┌─ The data

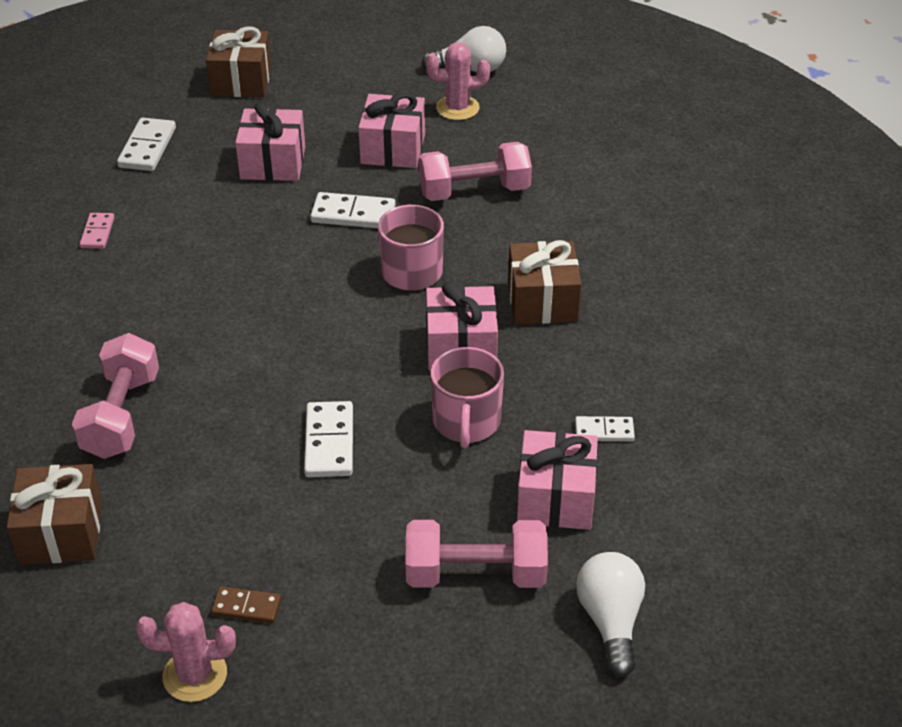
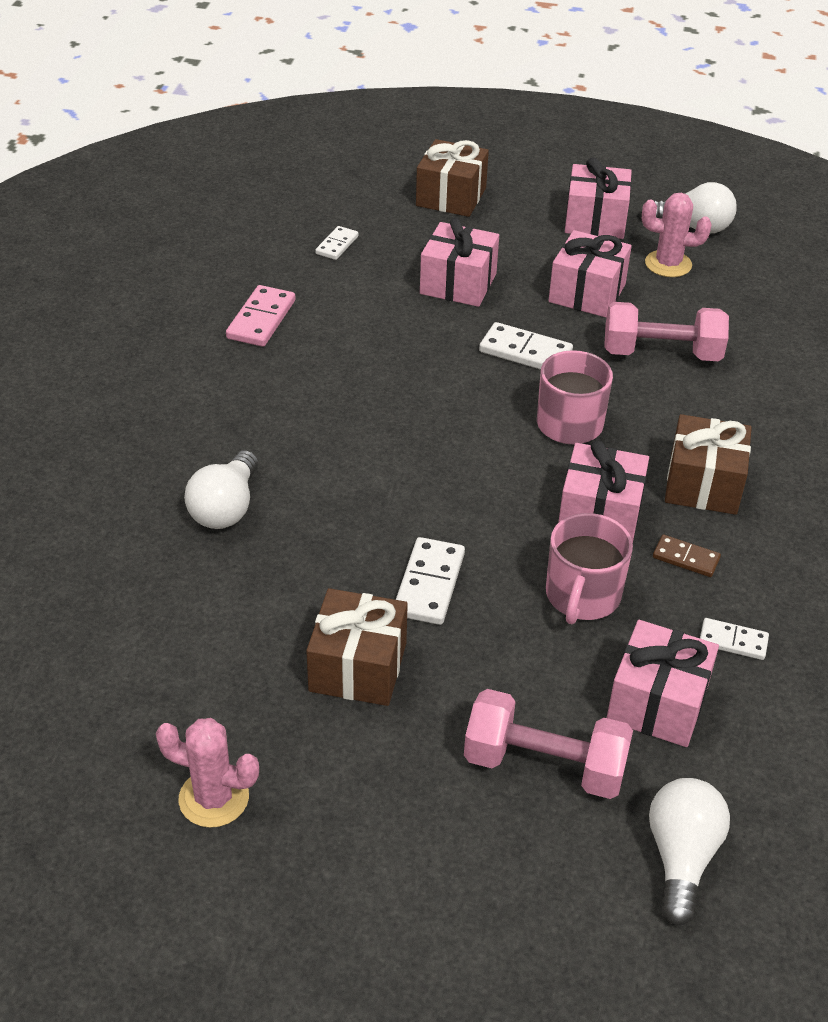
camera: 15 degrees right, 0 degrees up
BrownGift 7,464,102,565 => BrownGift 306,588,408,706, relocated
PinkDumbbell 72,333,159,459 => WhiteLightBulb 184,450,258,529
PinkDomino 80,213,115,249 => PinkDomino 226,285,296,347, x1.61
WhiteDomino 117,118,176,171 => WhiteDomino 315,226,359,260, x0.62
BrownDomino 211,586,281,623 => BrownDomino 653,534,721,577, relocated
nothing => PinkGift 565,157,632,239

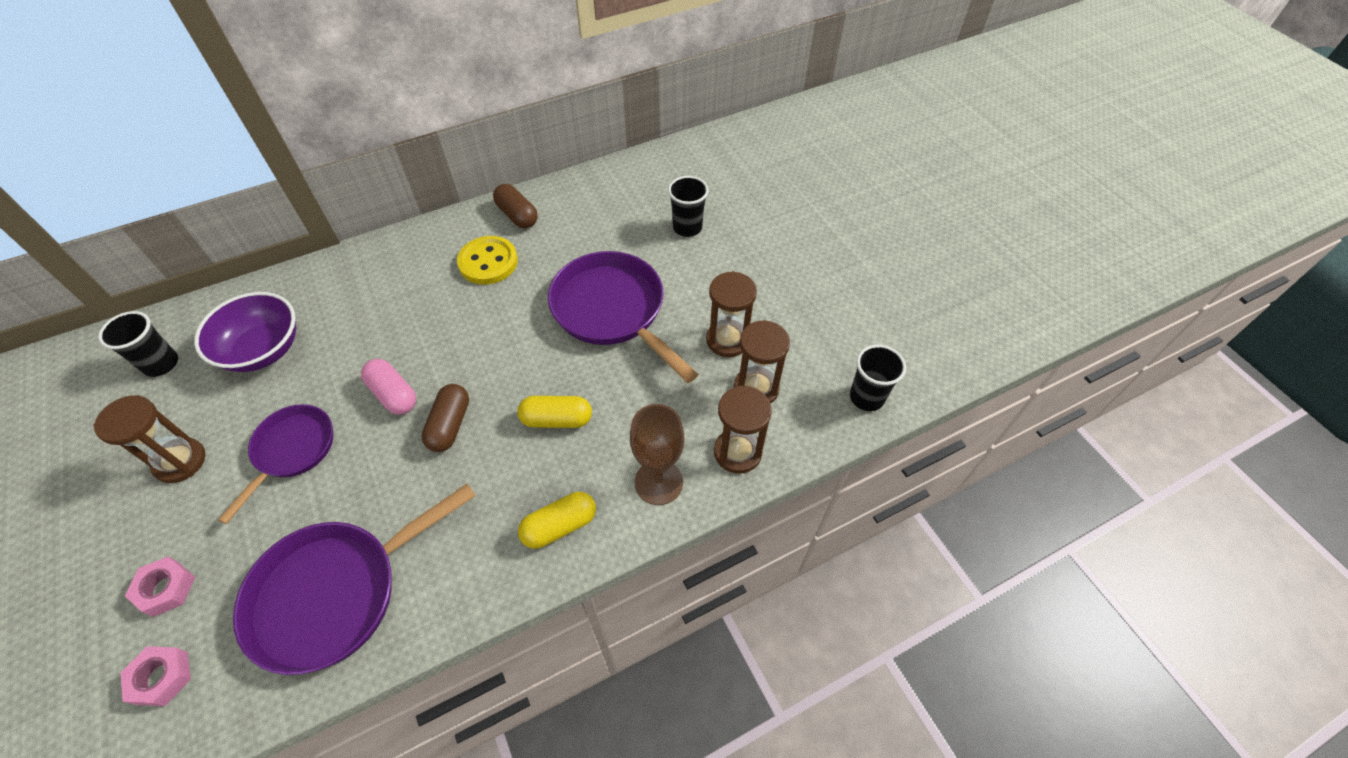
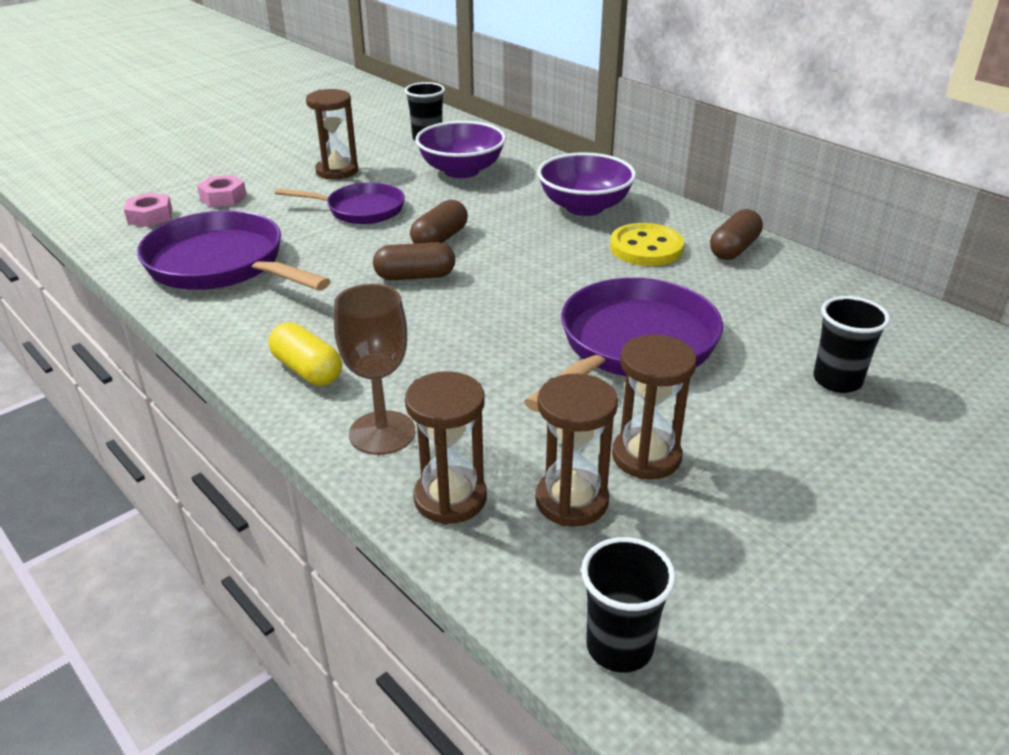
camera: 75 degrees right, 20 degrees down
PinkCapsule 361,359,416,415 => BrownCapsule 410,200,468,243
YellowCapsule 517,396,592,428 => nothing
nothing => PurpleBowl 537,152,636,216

└─

**What you need to do**
Each line from the one that holds "PinkDomino 80,213,115,249 =>" through the end of the entries must be returned exactly, while any pictures stay out.

**Finished exercise**
PinkDomino 80,213,115,249 => PinkDomino 226,285,296,347, x1.61
WhiteDomino 117,118,176,171 => WhiteDomino 315,226,359,260, x0.62
BrownDomino 211,586,281,623 => BrownDomino 653,534,721,577, relocated
nothing => PinkGift 565,157,632,239

camera: 75 degrees right, 20 degrees down
PinkCapsule 361,359,416,415 => BrownCapsule 410,200,468,243
YellowCapsule 517,396,592,428 => nothing
nothing => PurpleBowl 537,152,636,216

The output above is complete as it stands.